What is needed: Only the lines from the one containing "none -> red brick C2:D2 level 1" through the end of the data are wanted, reproduced exactly and without pictures.

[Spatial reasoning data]
Content starts
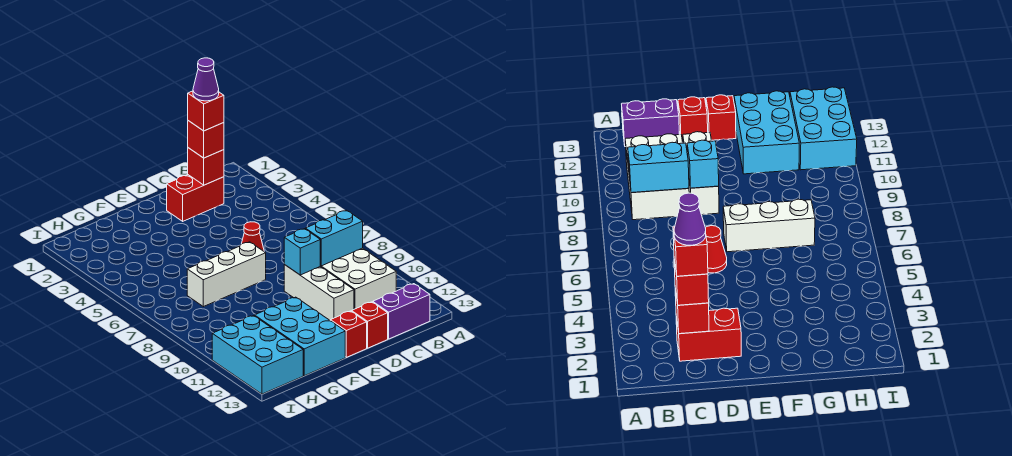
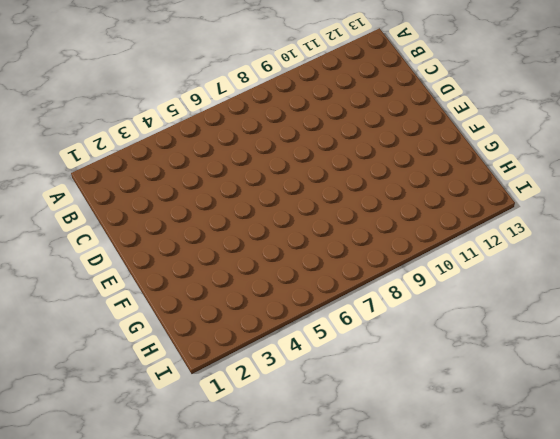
none -> white brick B9:C11 level 1
none -> purple brick B13:C13 level 1
none -> red brick C2:D2 level 1

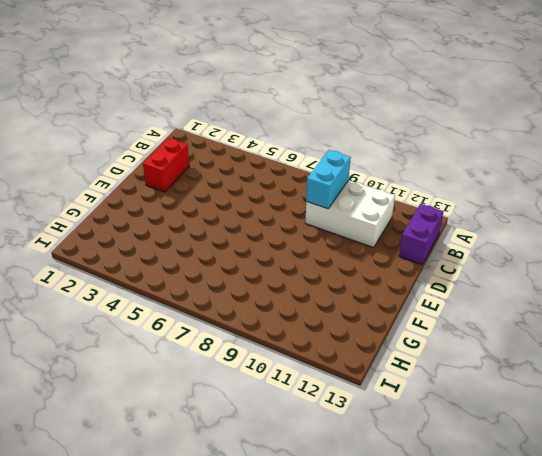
none -> red cone D6 level 1
none -> white brick D9:D11 level 1
none -> red brick D13 level 1

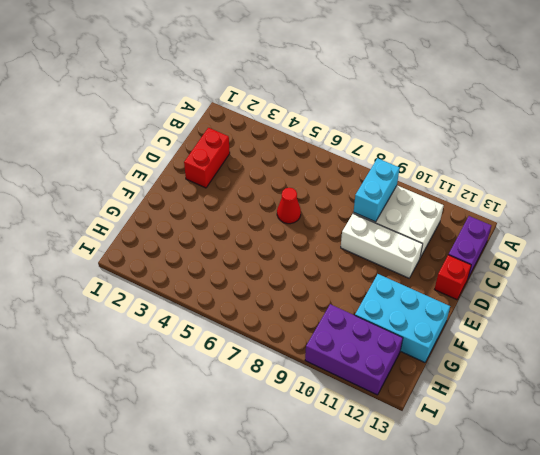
purple brick H10:I12 level 1 -> cyan brick H11:I13 level 1
none -> white brick E7:G7 level 1
none -> red brick E13 level 1
none -> red brick C2 level 2

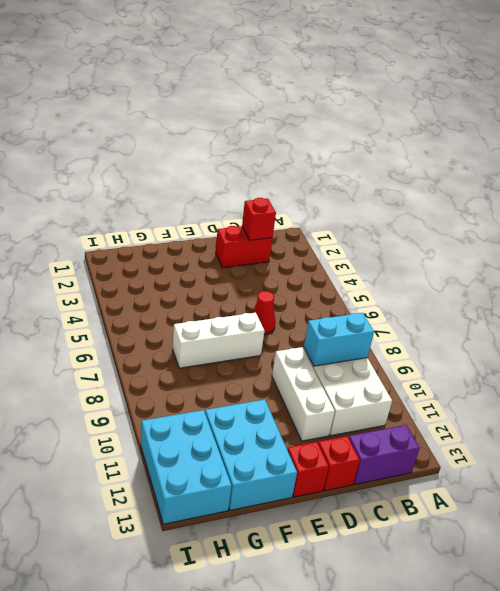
none -> cyan brick D9 level 2
none -> red brick C2 level 3
none -> red brick C2 level 4

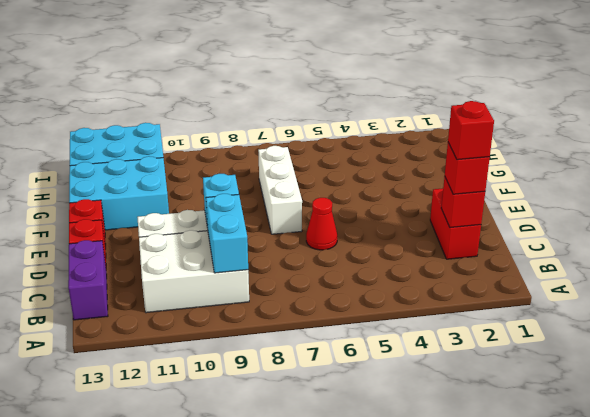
none -> purple cone C2 level 5

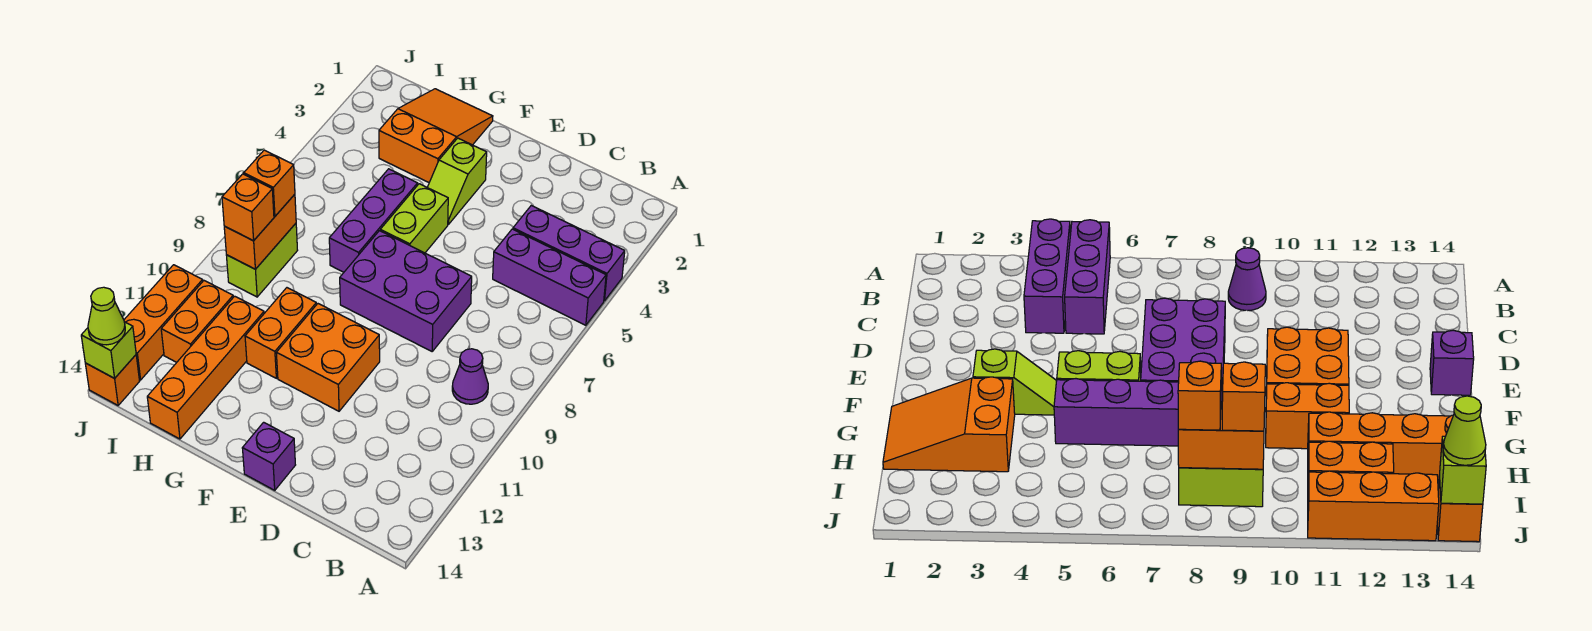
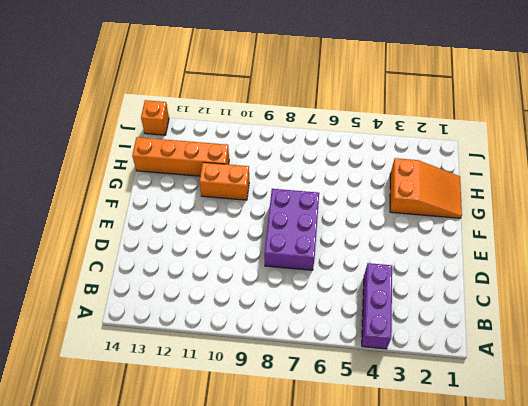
none -> purple brick A5:C5 level 1
none -> purple cone B9 level 1
none -> orange brick E10:F11 level 1

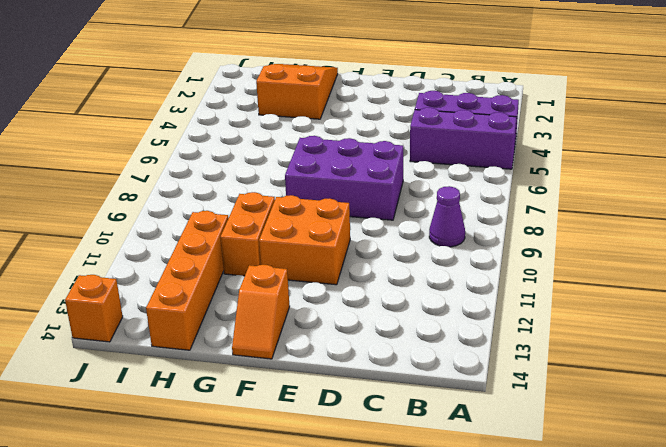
orange slope F13:F14 level 1 top 13 -> none
none -> purple brick E14 level 1
none -> lime slope F3:F4 level 1 top 3
none -> lime brick F5:F6 level 1

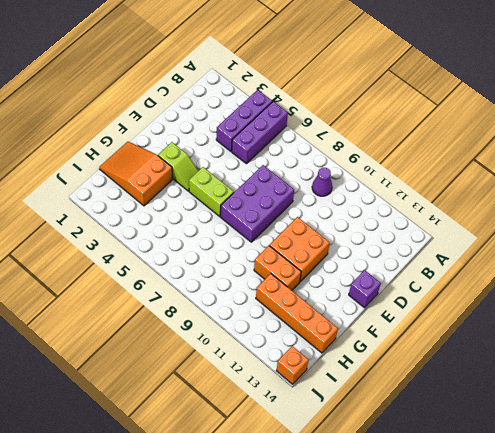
none -> purple brick G5:G7 level 1
none -> lime brick I8:I9 level 1
none -> orange brick I11:I12 level 1

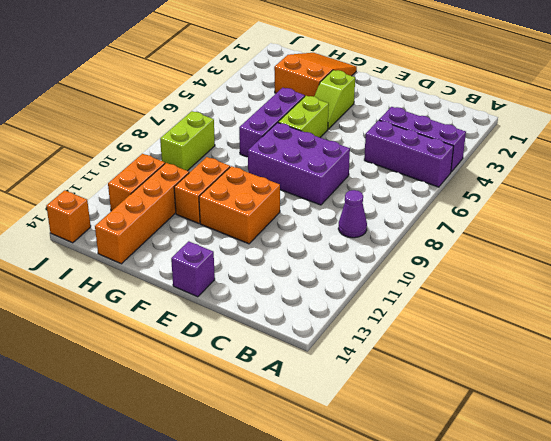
none -> orange brick J11:J13 level 1
none -> orange brick I8:I9 level 2
none -> lime brick J14 level 2

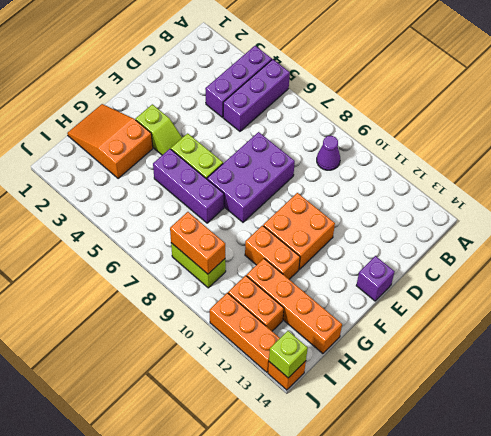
none -> orange brick I8 level 3
none -> orange brick I9 level 3
none -> lime cone J14 level 3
Content ends
Answer to this problem:
none -> red brick C2:D2 level 1

none -> red cone D6 level 1
none -> white brick D9:D11 level 1
none -> red brick D13 level 1

purple brick H10:I12 level 1 -> cyan brick H11:I13 level 1
none -> white brick E7:G7 level 1
none -> red brick E13 level 1
none -> red brick C2 level 2

none -> cyan brick D9 level 2
none -> red brick C2 level 3
none -> red brick C2 level 4

none -> purple cone C2 level 5

none -> purple brick A5:C5 level 1
none -> purple cone B9 level 1
none -> orange brick E10:F11 level 1

orange slope F13:F14 level 1 top 13 -> none
none -> purple brick E14 level 1
none -> lime slope F3:F4 level 1 top 3
none -> lime brick F5:F6 level 1

none -> purple brick G5:G7 level 1
none -> lime brick I8:I9 level 1
none -> orange brick I11:I12 level 1

none -> orange brick J11:J13 level 1
none -> orange brick I8:I9 level 2
none -> lime brick J14 level 2

none -> orange brick I8 level 3
none -> orange brick I9 level 3
none -> lime cone J14 level 3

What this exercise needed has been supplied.